(Version comparison data)
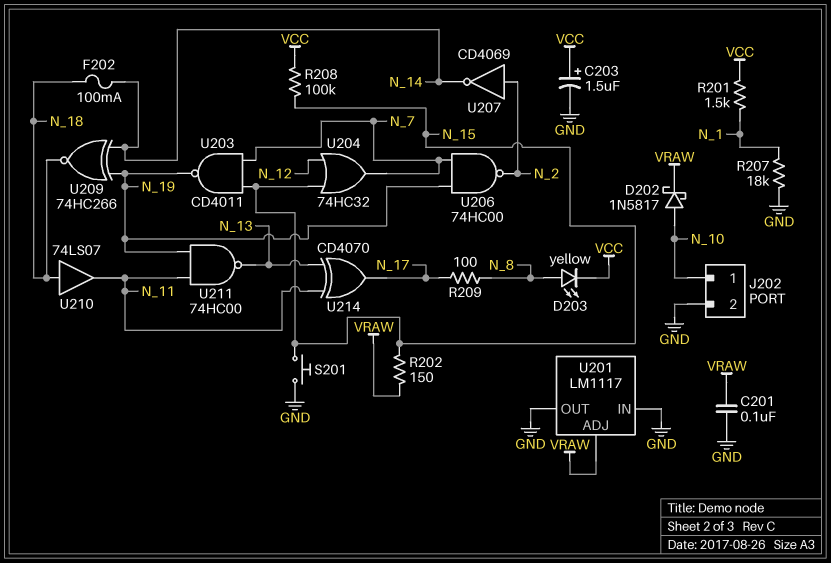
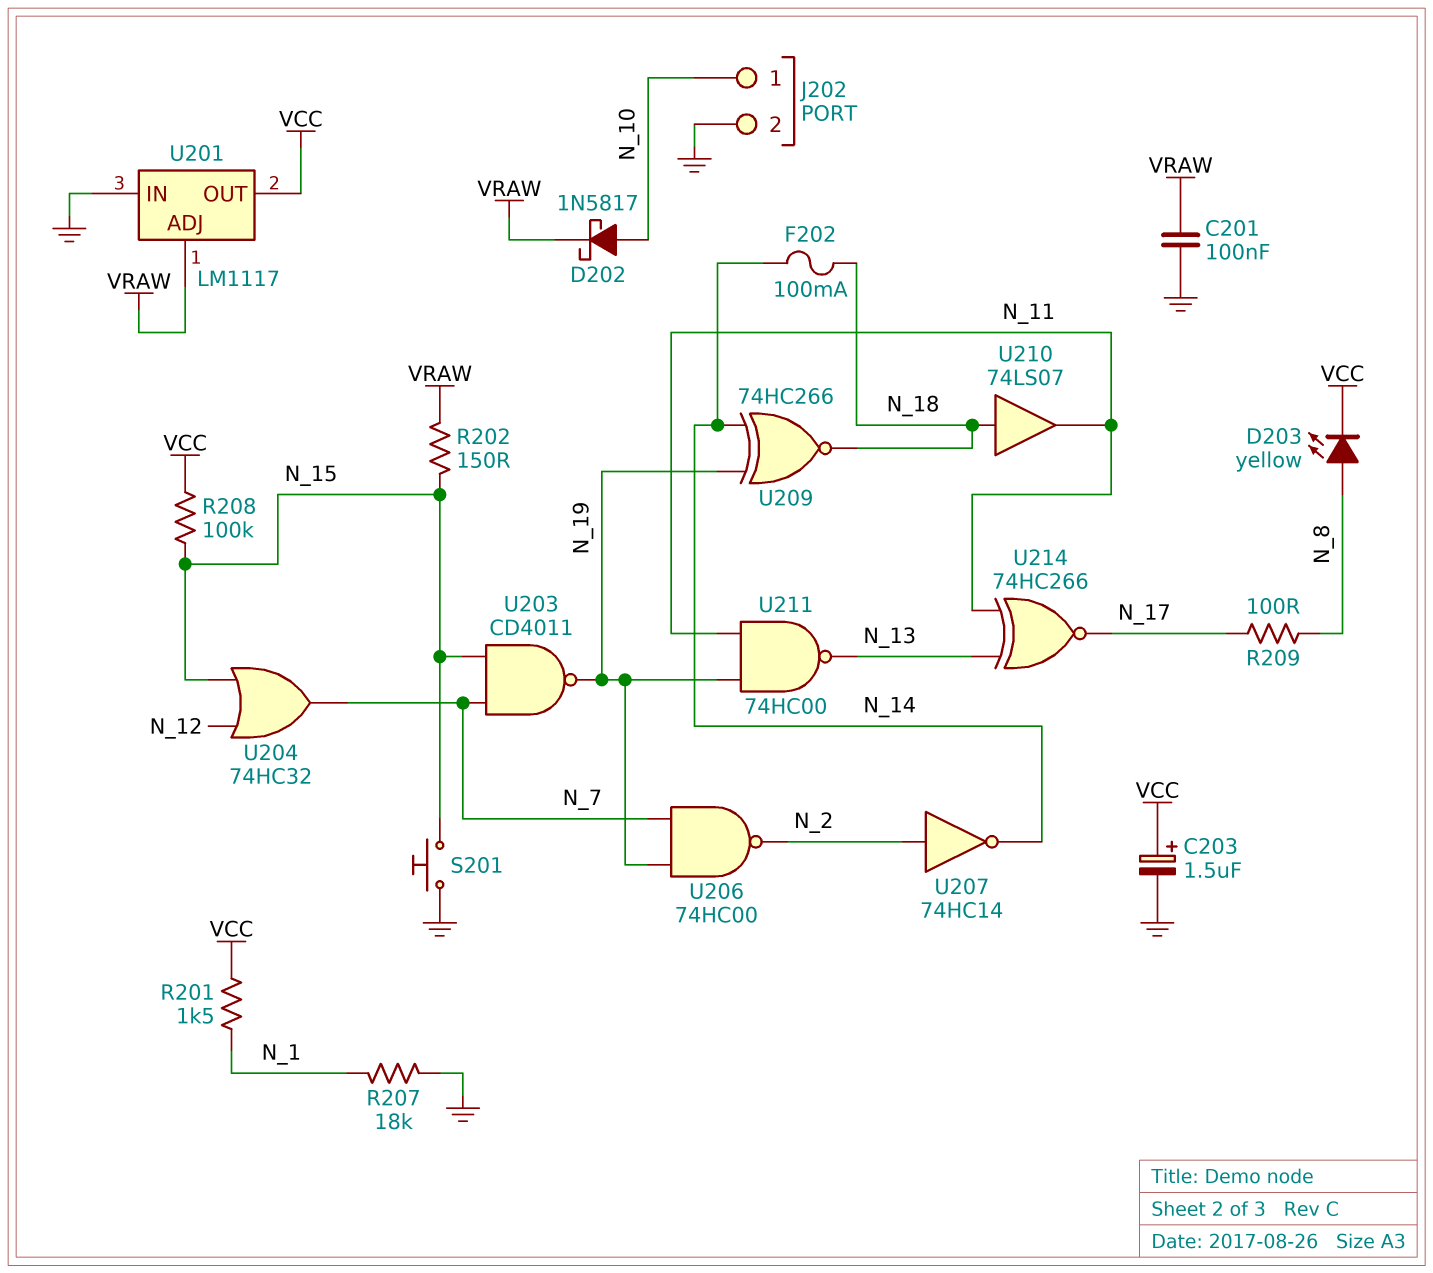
U201 pin OUT: GND -> VCC
U207: NOT CD4069 (in N_2, out N_14) -> NOT 74HC14 (in N_2, out N_14)
U214: XOR CD4070 (in N_11, in N_13, out N_17) -> XNOR 74HC266 (in N_11, in N_13, out N_17)

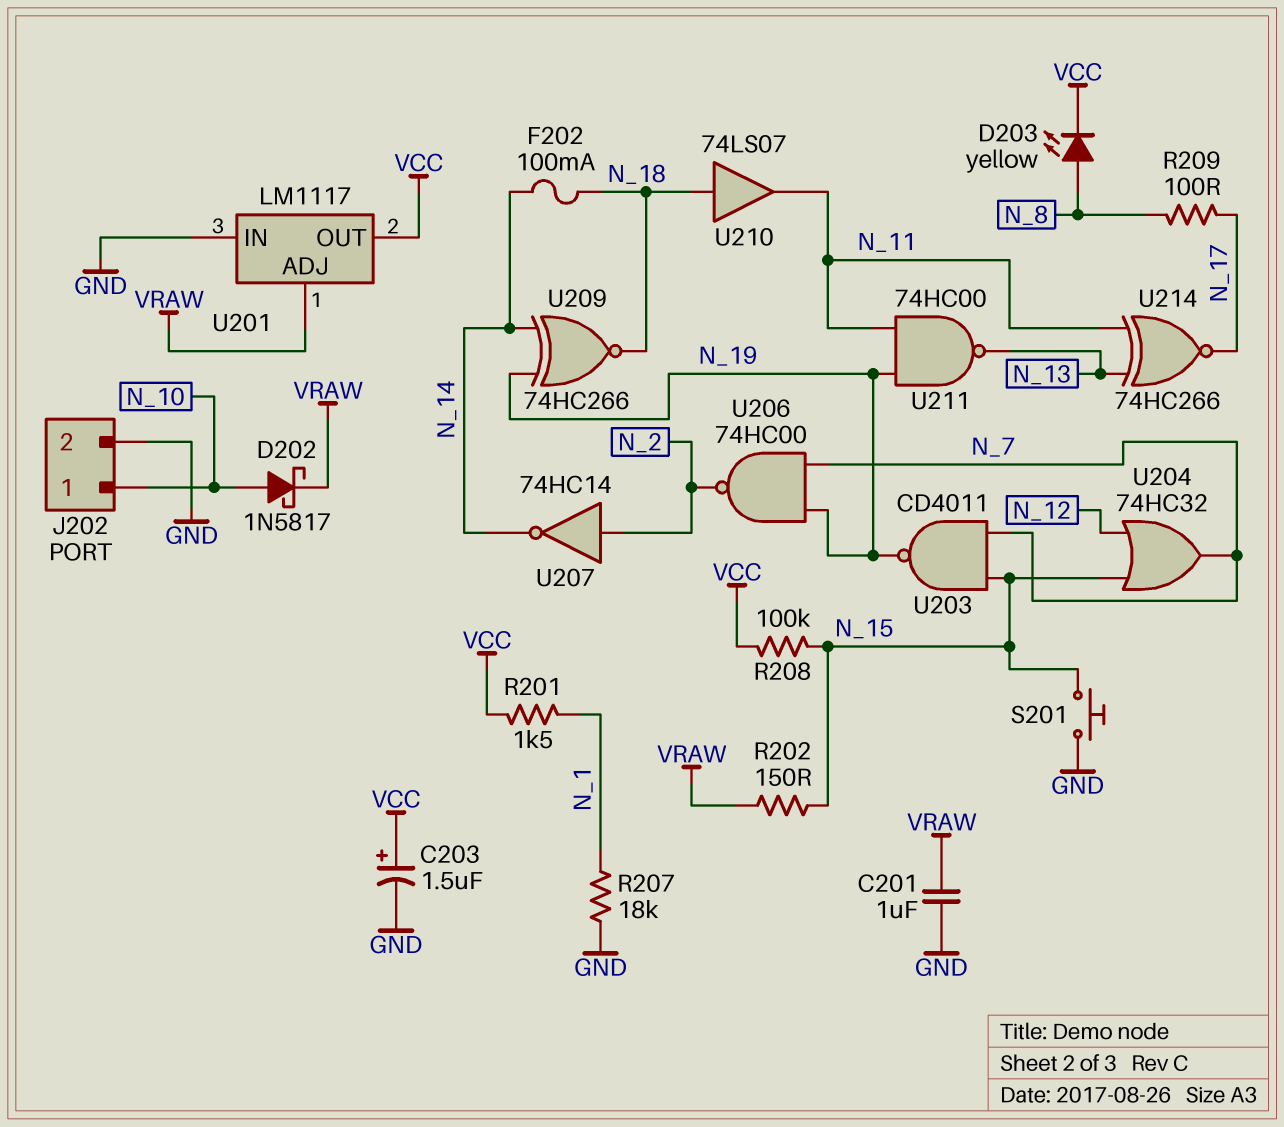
C201: 100nF (GND, VRAW) -> 1uF (GND, VRAW)

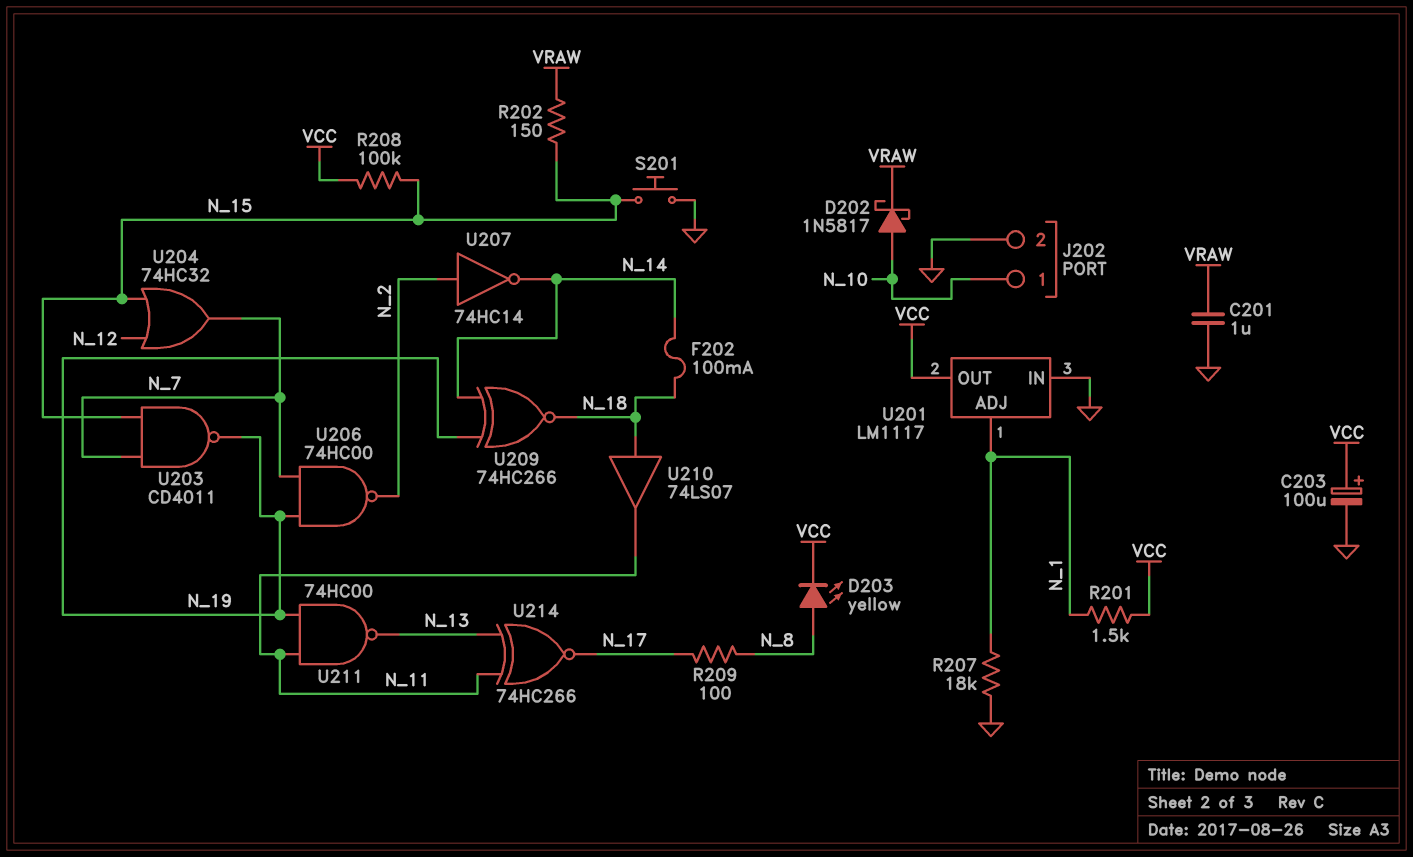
C203: 1.5uF (plus VCC, minus GND) -> 100uF (plus VCC, minus GND)
U201 pin ADJ: VRAW -> N_1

◆ Work instruction
Every line from the one containing "C201: 100nF (GND, VRAW) -> 1uF (GND, VRAW)" through the last line of the records is to be reproduced exactly, with pictures left out and nothing else given.

◆ Worked solution
C201: 100nF (GND, VRAW) -> 1uF (GND, VRAW)

C203: 1.5uF (plus VCC, minus GND) -> 100uF (plus VCC, minus GND)
U201 pin ADJ: VRAW -> N_1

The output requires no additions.